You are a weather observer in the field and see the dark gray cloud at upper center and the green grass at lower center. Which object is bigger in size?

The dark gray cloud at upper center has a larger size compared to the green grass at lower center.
* * *
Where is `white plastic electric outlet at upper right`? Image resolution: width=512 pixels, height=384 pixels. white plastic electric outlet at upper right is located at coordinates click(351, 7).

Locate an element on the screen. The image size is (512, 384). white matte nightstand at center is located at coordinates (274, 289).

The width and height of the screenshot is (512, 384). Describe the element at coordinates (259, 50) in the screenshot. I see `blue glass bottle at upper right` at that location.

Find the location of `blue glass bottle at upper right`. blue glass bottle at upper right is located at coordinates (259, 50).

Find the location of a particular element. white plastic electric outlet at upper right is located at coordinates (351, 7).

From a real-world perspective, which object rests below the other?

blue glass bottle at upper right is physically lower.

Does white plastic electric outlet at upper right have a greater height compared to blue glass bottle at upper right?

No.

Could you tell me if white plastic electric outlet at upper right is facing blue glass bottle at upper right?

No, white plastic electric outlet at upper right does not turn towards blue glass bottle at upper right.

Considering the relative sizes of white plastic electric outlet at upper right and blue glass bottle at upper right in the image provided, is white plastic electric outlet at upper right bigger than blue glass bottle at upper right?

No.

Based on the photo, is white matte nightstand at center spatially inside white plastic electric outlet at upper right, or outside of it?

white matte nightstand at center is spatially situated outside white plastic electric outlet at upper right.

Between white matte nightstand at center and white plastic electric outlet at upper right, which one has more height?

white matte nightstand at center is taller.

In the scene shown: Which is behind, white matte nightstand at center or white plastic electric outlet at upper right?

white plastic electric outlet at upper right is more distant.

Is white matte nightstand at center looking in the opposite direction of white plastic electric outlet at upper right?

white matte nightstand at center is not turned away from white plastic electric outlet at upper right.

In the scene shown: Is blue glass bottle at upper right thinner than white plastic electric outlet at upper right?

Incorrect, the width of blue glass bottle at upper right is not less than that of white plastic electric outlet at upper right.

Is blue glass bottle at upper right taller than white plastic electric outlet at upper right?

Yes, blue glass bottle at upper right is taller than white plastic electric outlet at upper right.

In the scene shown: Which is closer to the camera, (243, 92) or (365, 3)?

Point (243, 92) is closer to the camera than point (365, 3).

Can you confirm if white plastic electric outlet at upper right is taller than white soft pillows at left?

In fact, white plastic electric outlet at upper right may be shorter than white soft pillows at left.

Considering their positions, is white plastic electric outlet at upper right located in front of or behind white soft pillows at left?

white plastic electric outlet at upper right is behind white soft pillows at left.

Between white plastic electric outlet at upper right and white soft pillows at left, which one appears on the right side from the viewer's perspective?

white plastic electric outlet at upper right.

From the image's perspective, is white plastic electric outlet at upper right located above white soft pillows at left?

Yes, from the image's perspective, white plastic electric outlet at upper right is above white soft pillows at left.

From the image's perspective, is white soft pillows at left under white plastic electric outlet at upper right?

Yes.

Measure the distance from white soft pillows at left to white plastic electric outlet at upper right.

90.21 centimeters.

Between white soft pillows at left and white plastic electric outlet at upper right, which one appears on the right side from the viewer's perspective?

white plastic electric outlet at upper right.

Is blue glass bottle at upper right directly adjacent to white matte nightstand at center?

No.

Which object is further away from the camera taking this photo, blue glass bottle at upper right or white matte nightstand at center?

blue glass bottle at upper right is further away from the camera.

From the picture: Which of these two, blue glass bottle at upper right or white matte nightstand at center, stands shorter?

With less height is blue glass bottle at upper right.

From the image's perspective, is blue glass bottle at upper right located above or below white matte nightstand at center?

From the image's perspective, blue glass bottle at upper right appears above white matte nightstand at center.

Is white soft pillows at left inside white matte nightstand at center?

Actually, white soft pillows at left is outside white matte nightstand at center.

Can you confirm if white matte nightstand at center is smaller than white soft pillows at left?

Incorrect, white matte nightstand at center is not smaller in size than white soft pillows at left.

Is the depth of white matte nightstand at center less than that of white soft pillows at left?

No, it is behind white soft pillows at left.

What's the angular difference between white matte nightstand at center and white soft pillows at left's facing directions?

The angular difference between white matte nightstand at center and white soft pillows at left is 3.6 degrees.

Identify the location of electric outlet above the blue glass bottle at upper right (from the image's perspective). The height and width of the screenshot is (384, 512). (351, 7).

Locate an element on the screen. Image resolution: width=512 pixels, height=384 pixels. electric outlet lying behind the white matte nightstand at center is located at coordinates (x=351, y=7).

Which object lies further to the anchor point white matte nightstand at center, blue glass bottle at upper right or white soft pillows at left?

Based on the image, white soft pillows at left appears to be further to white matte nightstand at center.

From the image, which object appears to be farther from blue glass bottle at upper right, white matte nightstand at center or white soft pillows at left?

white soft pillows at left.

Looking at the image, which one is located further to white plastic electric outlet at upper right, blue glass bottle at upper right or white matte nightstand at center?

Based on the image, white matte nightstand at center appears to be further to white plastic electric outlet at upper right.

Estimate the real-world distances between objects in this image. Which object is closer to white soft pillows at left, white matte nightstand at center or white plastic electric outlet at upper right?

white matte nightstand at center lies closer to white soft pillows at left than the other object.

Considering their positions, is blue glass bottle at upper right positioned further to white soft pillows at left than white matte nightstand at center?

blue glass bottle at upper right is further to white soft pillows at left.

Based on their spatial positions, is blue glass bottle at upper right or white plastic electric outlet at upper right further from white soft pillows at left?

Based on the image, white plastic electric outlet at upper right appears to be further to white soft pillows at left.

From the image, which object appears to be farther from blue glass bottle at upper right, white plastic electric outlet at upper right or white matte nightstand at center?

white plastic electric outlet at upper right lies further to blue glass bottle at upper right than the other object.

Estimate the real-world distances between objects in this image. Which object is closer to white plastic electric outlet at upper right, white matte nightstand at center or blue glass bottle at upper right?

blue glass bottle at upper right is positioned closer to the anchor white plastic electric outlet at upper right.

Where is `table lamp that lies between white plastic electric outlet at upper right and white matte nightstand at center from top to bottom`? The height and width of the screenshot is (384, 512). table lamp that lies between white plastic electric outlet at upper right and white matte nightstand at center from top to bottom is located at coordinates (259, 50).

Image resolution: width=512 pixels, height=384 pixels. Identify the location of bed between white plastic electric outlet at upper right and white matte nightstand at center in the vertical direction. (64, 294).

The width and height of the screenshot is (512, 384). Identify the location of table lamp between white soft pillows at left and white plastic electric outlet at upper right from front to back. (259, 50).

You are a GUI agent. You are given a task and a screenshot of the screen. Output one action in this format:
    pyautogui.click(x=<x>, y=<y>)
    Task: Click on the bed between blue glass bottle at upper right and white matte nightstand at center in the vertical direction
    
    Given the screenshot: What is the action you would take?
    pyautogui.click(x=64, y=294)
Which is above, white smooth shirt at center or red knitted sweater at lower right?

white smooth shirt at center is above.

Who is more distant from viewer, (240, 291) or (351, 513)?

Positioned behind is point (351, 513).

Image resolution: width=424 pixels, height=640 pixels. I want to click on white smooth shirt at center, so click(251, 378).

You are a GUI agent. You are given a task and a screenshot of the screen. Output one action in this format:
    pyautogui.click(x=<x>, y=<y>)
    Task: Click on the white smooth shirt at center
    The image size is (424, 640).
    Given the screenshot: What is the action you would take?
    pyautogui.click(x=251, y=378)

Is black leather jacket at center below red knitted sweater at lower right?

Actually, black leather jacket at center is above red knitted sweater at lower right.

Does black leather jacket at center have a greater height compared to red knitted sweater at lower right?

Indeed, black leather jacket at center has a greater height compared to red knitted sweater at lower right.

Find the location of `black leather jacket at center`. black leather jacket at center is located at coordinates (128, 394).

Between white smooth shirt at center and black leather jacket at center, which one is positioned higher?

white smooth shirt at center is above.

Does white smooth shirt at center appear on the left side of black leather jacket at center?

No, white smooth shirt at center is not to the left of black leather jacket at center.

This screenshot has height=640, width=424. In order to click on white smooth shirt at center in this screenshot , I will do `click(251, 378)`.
* * *
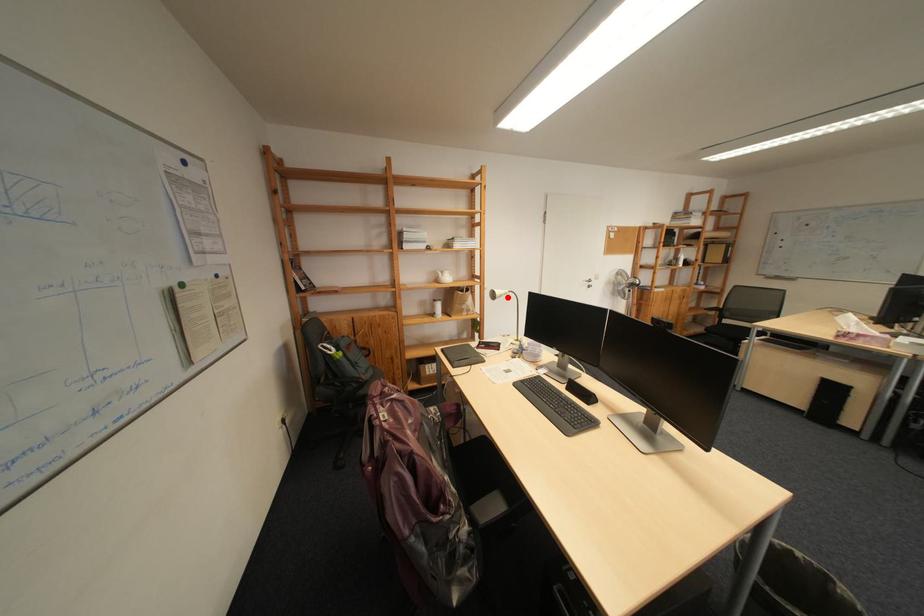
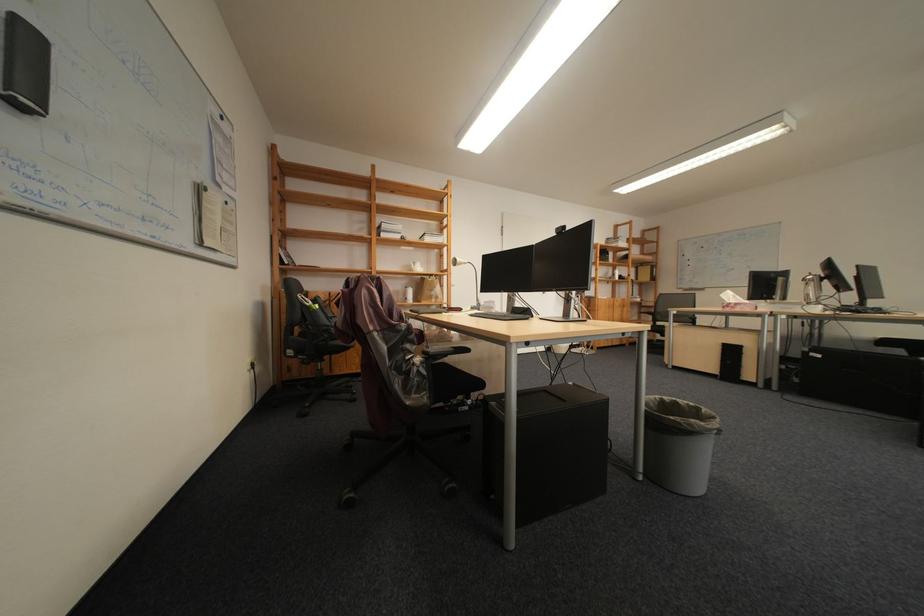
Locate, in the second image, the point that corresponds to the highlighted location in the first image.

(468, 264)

## Challenge
Copy the lines of the material from the line with "You are a weather" to the line with "The dark gray cloud at upper center has", inclusive, without changing anything.

## Written solution
You are a weather observer in the field and see the dark gray cloud at upper center and the green grass at lower center. Which object is bigger in size?

The dark gray cloud at upper center has a larger size compared to the green grass at lower center.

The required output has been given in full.